▸ **Assignment**
Working from the entries below, count every line that includes the word "centre". Return the figure alone.

▸ **Data section**
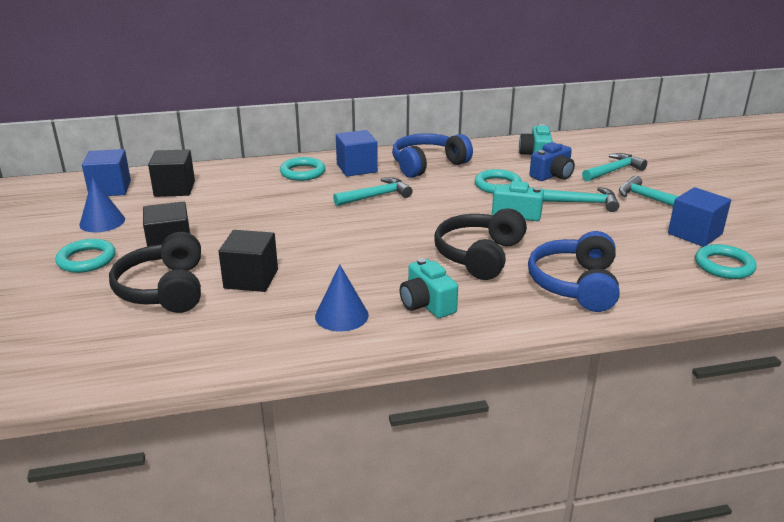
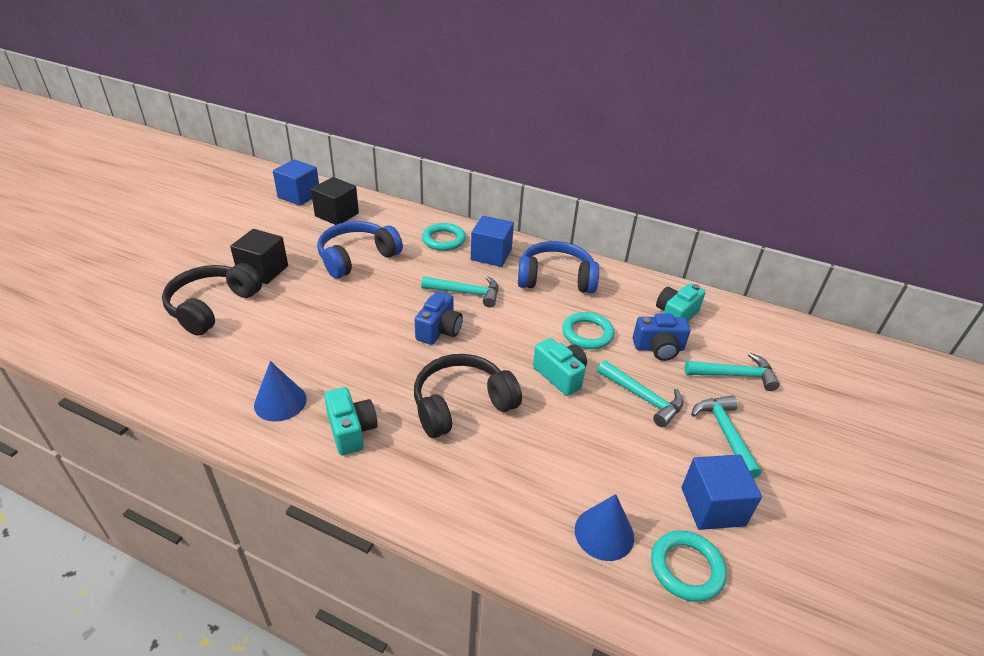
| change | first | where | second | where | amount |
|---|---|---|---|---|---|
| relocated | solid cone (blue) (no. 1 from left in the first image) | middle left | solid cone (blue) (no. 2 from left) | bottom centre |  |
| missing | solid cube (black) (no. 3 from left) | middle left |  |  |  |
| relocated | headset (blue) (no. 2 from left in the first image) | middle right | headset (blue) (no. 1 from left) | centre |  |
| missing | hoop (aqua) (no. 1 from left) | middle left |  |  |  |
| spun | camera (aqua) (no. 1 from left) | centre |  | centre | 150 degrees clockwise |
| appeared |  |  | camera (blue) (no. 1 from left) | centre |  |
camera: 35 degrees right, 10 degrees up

▸ **Finished task**
4